▶ _Data supplied_
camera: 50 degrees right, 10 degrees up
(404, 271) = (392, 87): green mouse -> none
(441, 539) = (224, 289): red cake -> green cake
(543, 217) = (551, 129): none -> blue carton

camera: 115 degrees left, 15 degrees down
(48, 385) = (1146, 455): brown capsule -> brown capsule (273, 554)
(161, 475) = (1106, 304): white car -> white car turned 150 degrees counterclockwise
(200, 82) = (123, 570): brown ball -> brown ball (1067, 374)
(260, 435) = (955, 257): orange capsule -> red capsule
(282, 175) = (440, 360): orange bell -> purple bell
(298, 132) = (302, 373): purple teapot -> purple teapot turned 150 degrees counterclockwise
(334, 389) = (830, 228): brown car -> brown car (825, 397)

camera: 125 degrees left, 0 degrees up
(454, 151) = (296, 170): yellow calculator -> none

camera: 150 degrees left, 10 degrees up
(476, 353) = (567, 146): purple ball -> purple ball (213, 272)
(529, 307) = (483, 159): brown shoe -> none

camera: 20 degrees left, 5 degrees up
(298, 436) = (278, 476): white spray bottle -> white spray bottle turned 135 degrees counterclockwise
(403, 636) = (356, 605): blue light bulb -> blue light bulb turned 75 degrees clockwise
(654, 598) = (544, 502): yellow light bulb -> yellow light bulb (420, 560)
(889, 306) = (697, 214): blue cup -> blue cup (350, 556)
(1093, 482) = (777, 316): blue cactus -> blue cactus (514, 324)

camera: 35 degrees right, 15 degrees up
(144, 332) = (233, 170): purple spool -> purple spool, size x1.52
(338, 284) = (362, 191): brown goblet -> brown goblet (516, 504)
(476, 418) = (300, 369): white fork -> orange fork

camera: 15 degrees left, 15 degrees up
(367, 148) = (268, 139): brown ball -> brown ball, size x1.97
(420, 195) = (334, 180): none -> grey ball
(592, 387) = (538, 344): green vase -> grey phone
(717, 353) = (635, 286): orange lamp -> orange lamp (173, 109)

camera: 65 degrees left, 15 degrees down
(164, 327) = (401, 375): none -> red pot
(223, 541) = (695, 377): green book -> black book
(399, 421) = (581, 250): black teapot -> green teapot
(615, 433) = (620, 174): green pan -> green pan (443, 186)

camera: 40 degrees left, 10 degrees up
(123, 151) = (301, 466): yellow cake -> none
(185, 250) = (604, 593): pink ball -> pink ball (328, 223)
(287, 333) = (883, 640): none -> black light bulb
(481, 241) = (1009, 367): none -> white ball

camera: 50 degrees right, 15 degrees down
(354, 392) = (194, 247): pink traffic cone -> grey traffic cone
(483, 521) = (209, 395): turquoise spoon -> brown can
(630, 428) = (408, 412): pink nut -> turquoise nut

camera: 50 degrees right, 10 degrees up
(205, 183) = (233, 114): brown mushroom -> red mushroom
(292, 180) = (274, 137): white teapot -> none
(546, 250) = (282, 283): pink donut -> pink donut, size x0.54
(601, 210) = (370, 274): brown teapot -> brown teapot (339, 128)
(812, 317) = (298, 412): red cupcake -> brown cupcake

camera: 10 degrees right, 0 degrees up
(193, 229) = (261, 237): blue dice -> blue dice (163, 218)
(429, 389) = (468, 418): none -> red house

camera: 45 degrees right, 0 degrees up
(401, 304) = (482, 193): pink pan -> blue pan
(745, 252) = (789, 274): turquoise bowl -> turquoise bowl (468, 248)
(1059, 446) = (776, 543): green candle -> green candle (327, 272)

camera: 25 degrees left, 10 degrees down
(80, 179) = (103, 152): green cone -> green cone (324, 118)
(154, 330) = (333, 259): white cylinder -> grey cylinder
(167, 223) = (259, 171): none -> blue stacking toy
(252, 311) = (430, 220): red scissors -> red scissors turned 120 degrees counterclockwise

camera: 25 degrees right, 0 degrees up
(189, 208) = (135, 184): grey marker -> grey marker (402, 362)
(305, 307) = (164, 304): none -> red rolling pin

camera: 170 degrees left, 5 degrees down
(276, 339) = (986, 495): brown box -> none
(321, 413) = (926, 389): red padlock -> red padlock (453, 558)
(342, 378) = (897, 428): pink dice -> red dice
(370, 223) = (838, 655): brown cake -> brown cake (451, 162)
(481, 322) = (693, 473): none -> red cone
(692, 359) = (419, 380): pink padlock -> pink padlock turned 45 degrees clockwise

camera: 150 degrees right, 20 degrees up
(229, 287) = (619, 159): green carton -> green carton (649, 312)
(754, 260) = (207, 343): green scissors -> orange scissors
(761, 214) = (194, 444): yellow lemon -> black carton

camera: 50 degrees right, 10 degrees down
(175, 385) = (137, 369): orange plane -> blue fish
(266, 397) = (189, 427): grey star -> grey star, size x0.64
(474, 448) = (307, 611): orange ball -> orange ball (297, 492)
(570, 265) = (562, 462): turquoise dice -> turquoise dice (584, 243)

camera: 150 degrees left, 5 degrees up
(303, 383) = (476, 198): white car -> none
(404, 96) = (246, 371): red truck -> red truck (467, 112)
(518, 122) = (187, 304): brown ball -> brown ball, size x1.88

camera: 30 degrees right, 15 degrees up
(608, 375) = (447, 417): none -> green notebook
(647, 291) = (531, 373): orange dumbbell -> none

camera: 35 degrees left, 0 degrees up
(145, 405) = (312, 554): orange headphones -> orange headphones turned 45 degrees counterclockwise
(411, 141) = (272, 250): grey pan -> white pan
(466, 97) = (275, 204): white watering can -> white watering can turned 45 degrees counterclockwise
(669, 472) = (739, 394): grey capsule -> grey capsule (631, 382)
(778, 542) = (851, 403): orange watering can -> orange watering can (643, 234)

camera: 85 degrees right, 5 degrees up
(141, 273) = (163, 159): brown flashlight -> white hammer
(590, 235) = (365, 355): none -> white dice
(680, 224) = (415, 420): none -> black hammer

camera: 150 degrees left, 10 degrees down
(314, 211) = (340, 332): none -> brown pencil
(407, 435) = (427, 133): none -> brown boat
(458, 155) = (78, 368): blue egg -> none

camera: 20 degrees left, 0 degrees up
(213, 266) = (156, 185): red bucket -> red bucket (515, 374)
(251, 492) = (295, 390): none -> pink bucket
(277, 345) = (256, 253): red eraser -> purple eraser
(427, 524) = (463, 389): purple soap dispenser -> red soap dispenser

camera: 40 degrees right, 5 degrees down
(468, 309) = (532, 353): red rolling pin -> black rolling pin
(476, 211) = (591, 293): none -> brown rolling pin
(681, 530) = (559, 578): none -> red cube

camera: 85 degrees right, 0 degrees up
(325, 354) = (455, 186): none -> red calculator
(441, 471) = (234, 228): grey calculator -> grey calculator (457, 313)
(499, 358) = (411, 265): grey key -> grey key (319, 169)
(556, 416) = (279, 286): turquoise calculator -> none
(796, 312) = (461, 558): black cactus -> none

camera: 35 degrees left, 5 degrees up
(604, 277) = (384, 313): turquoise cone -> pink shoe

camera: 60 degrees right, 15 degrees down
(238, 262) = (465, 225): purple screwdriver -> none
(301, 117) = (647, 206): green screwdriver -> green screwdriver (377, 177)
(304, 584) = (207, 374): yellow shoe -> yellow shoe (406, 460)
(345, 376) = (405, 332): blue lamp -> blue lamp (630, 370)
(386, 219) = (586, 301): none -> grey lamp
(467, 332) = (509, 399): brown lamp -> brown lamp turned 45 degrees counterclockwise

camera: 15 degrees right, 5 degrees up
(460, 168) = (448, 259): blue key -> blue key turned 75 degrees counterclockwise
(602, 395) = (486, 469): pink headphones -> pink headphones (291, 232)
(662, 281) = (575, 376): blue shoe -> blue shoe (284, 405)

▶ _Exercise brief_
Tally every line in the listing above that contains "teapot", then state only the total.

▶ _Output of the task_
4